Exercise aim »
Supply the number of lines below containing "star", nothing else.
-- Provided records follows --
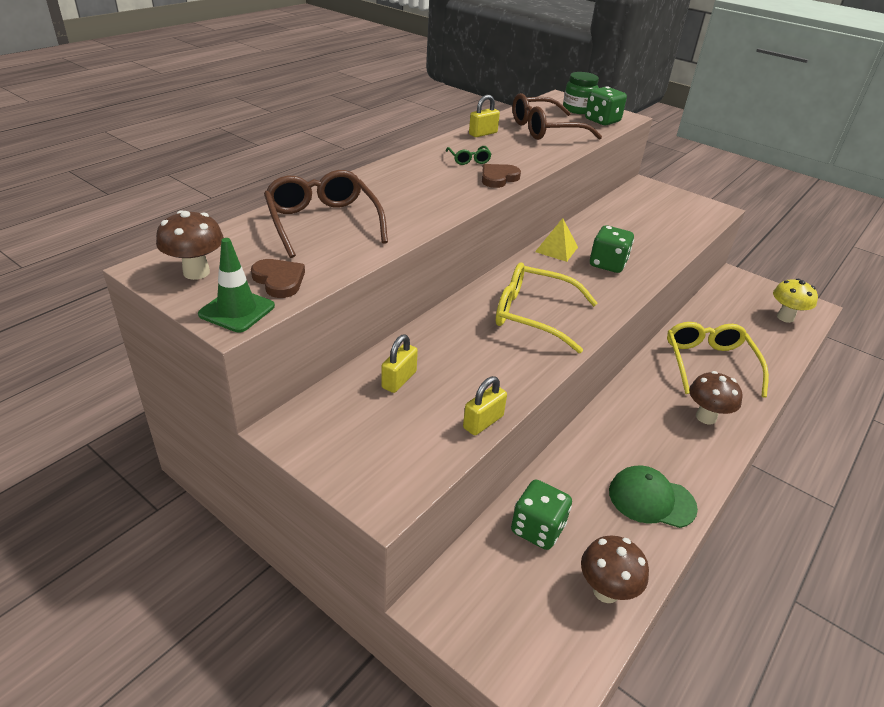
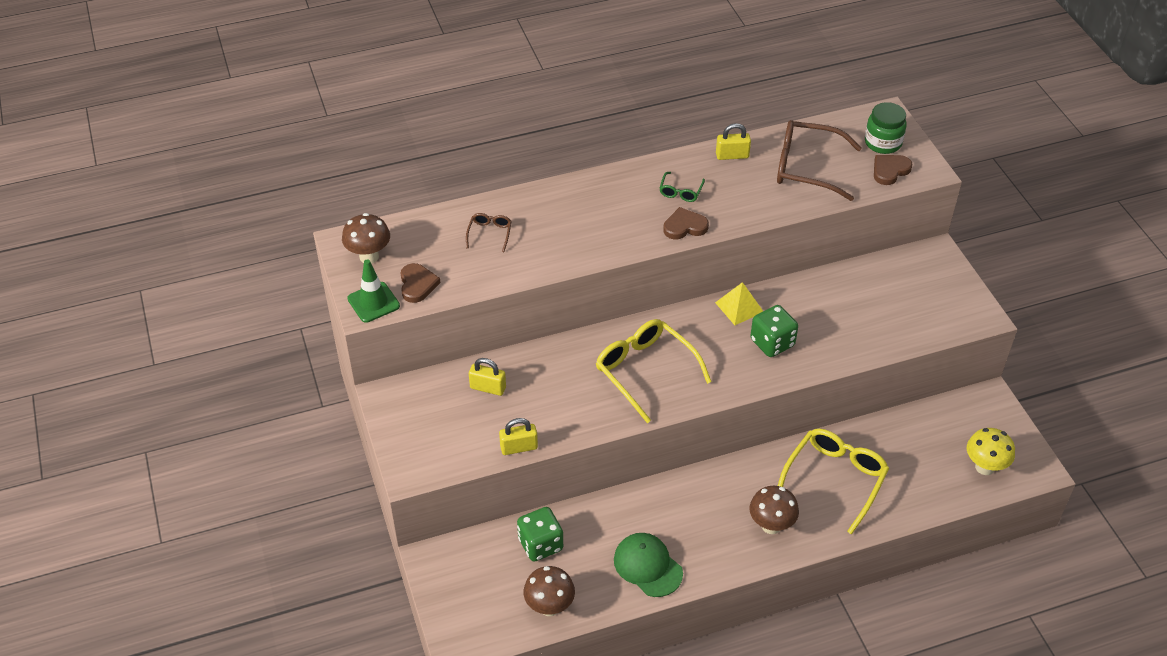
camera: 35 degrees right, 10 degrees up
brown glasses [264,170,388,258] -> brown glasses [466,213,512,252], size x0.47
yellow padlock [381,334,418,393] -> yellow padlock turned 45 degrees clockwise [469,358,506,396]
green dice [585,86,627,125] -> brown heart [874,155,913,185]

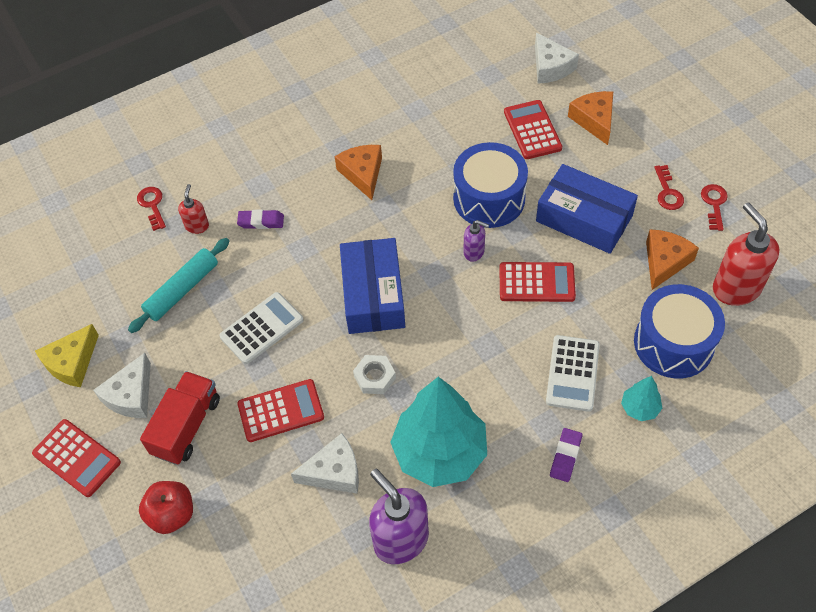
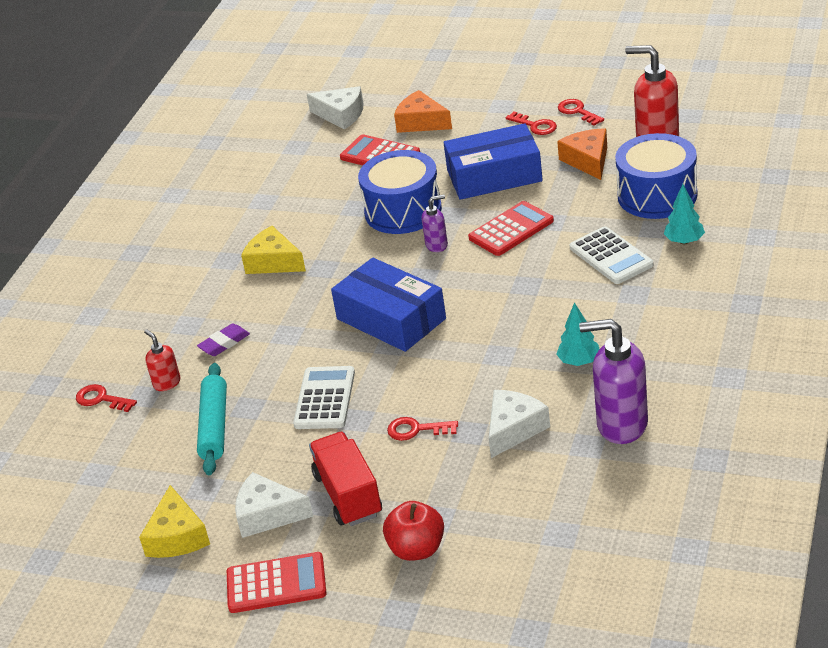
camera: 40 degrees left, 20 degrees down
white cheese [93,353,151,418] -> white cheese turned 120 degrees clockwise [235,472,314,538]
red calculator [237,379,324,442] -> red key [387,417,458,441]
orange cheese [335,145,382,200] -> yellow cheese [241,226,306,274]
white nut [353,355,396,394] -> none
turquoise tree [390,377,487,487] -> turquoise tree [556,302,599,366], size x0.43
purple eraser [550,428,582,482] -> none

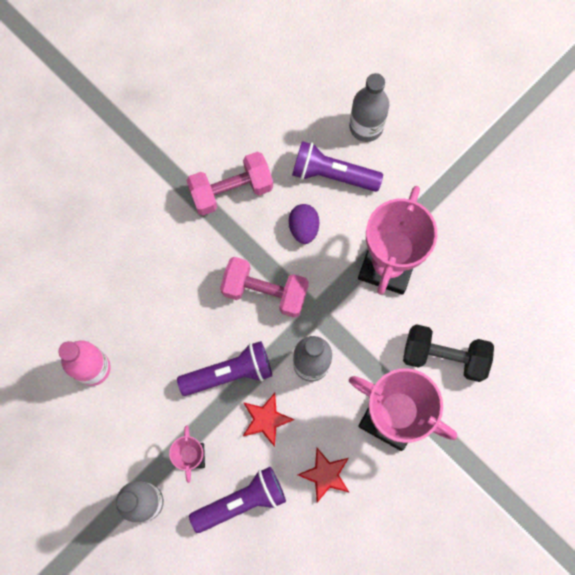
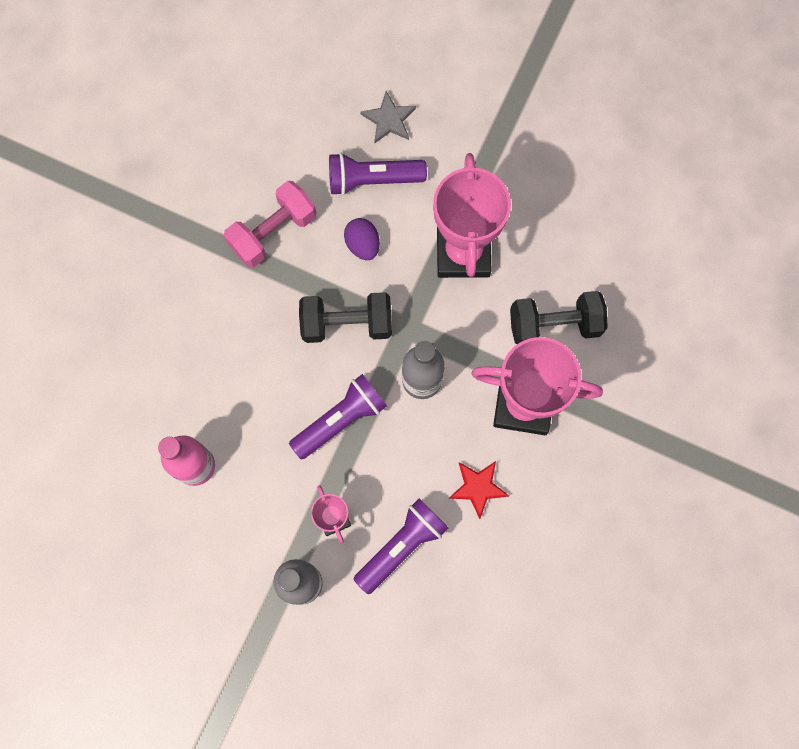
camera: 20 degrees left, 0 degrees up
pink dumbbell [220,257,309,318] -> black dumbbell [299,292,392,343]
red star [243,393,295,447] -> none
grey bottle [349,73,389,142] -> grey star [360,91,416,143]

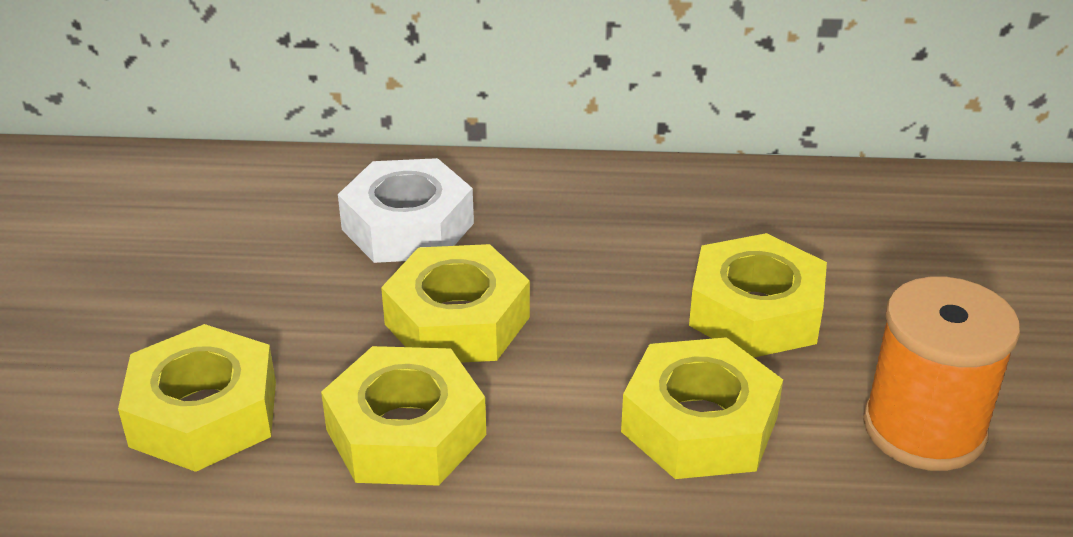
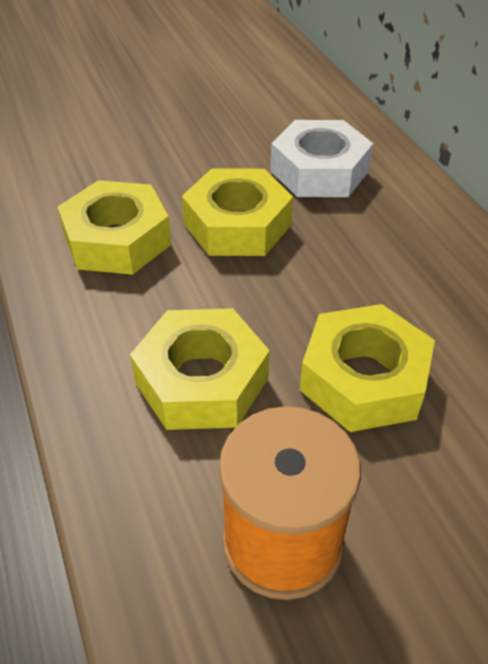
camera: 65 degrees right, 10 degrees up
yellow nut [118,324,276,472] -> none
-- Provided records concluded --
Result below »
2